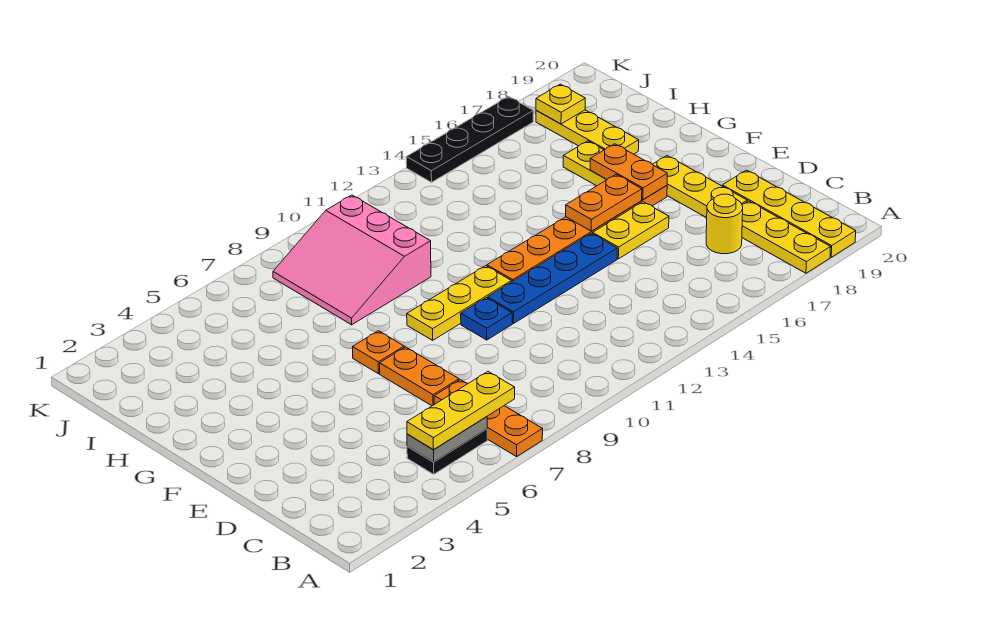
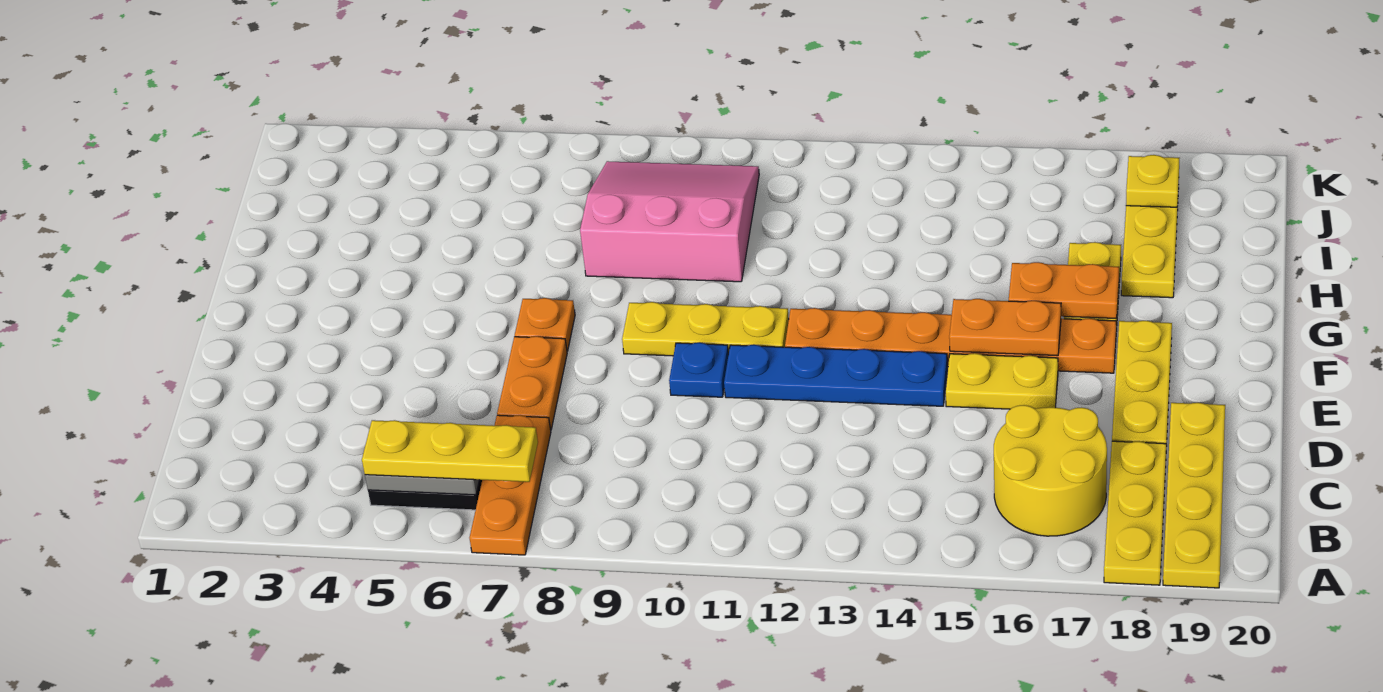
yellow 1x1 round brick [706,194,743,254] -> yellow 2x2 round brick [994,405,1107,536]
orange 1x2 plate [590,144,667,200] -> orange 1x2 plate turned to [1009,262,1119,319]
pink 3x3 slope [273,195,431,325] -> pink 3x3 slope turned to [580,161,759,282]
black 1x4 plate [406,97,533,182] -> none

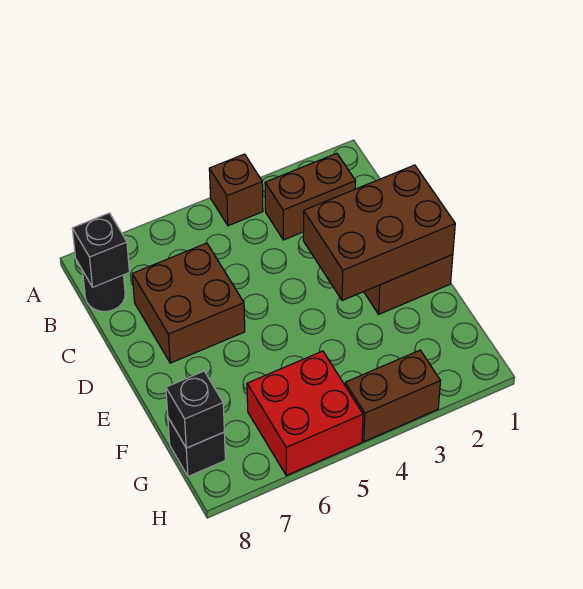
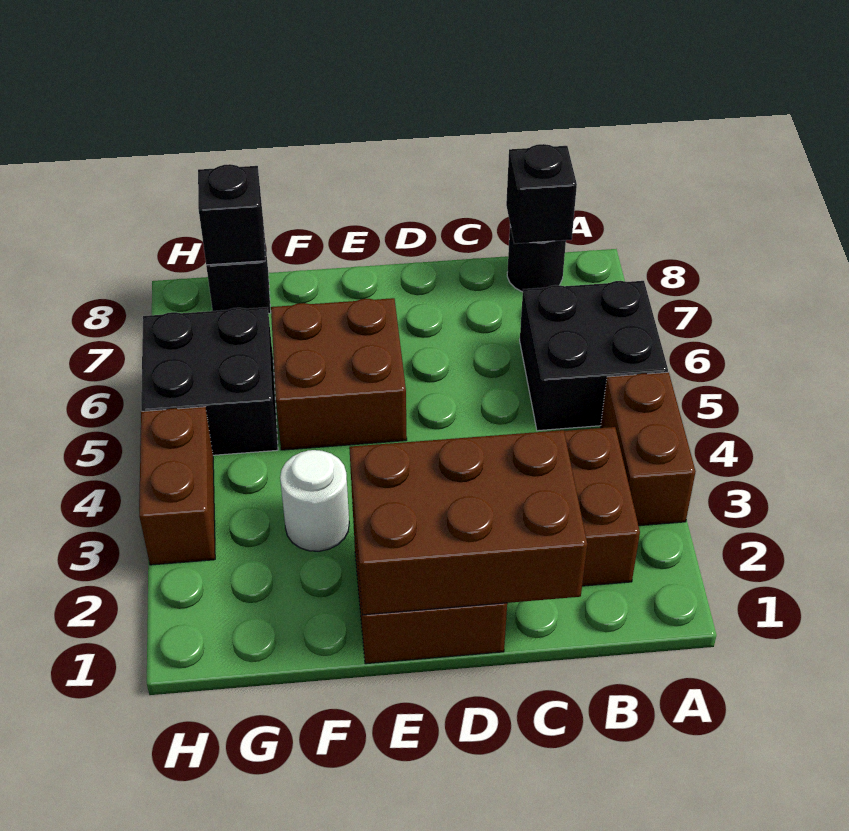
brown 1x1 brick [209,154,263,226] -> brown 1x2 brick [601,372,696,526]
none -> black 2x2 brick [520,281,668,431]
brown 2x2 brick [132,243,245,363] -> brown 2x2 brick moved to [271,298,407,450]
brown 2x3 brick [303,165,455,301] -> brown 2x3 brick turned to [349,430,587,615]
none -> white 1x1 round brick [280,450,349,551]
red 2x2 brick [247,351,363,475] -> black 2x2 brick [141,307,278,455]

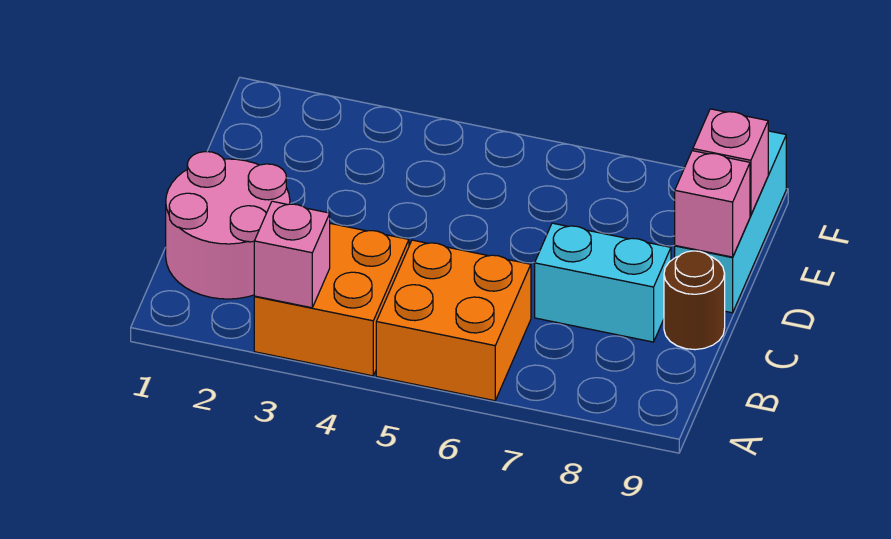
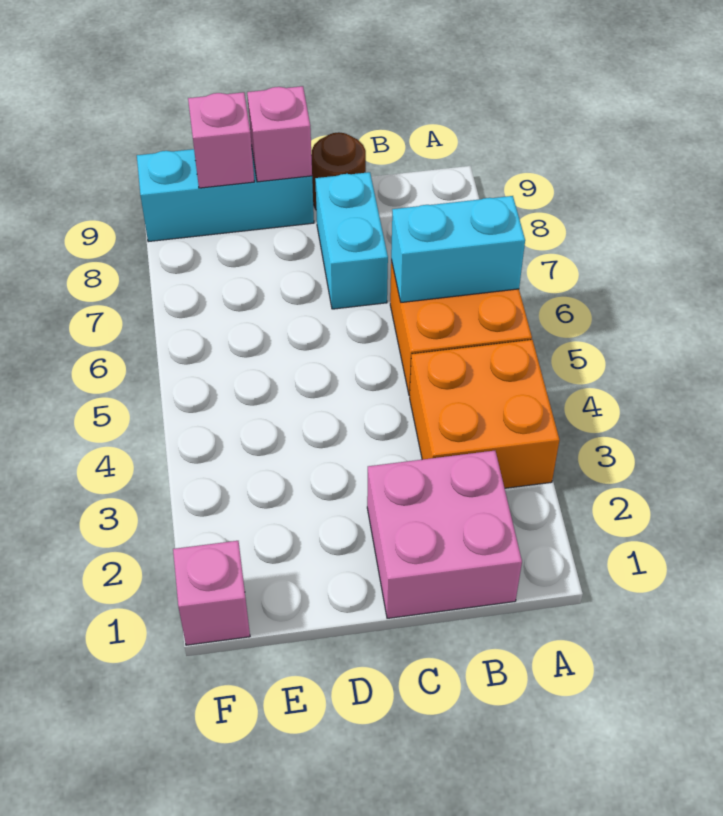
pink 1x1 brick [254,201,330,308] -> pink 1x1 brick moved to [173,541,250,645]
none -> cyan 1x2 brick [391,196,525,302]
pink 2x2 round brick [166,152,290,299] -> pink 2x2 brick [367,451,522,618]

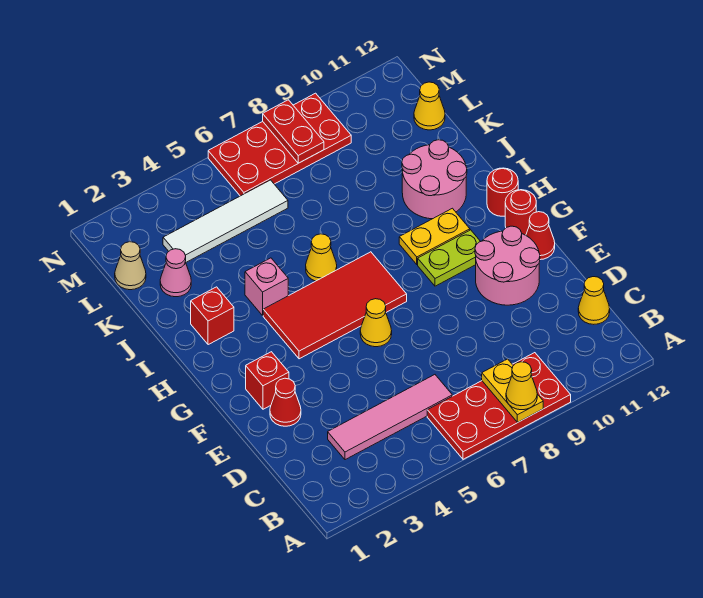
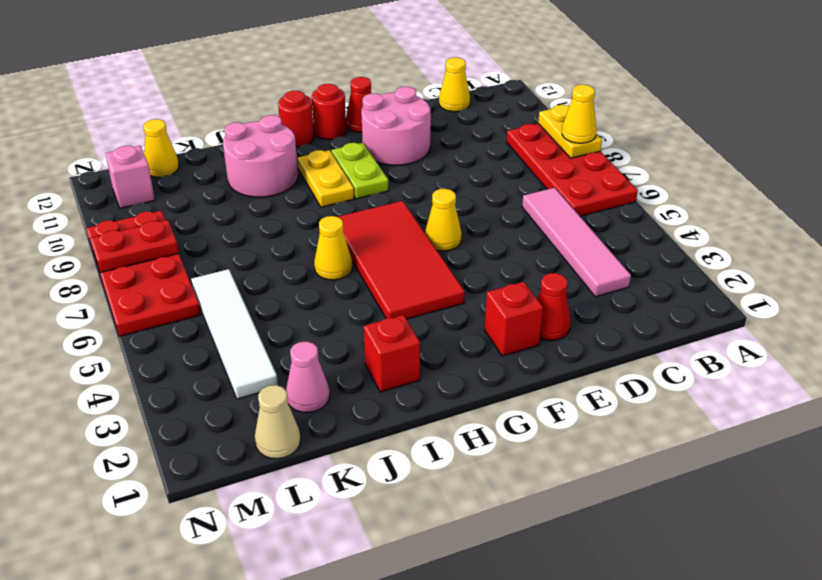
yellow 1x2 plate [482,359,543,423] -> yellow 1x2 plate turned to [538,105,602,158]
pink 1x1 brick [245,258,288,315] -> pink 1x1 brick moved to [105,146,155,208]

+++

▸ Directions
Retype the listing exactly. Leave the pictures out.

▸ Task answer
yellow 1x1 round brick [706,194,743,254] -> yellow 2x2 round brick [994,405,1107,536]
orange 1x2 plate [590,144,667,200] -> orange 1x2 plate turned to [1009,262,1119,319]
pink 3x3 slope [273,195,431,325] -> pink 3x3 slope turned to [580,161,759,282]
black 1x4 plate [406,97,533,182] -> none

brown 1x1 brick [209,154,263,226] -> brown 1x2 brick [601,372,696,526]
none -> black 2x2 brick [520,281,668,431]
brown 2x2 brick [132,243,245,363] -> brown 2x2 brick moved to [271,298,407,450]
brown 2x3 brick [303,165,455,301] -> brown 2x3 brick turned to [349,430,587,615]
none -> white 1x1 round brick [280,450,349,551]
red 2x2 brick [247,351,363,475] -> black 2x2 brick [141,307,278,455]

pink 1x1 brick [254,201,330,308] -> pink 1x1 brick moved to [173,541,250,645]
none -> cyan 1x2 brick [391,196,525,302]
pink 2x2 round brick [166,152,290,299] -> pink 2x2 brick [367,451,522,618]

yellow 1x2 plate [482,359,543,423] -> yellow 1x2 plate turned to [538,105,602,158]
pink 1x1 brick [245,258,288,315] -> pink 1x1 brick moved to [105,146,155,208]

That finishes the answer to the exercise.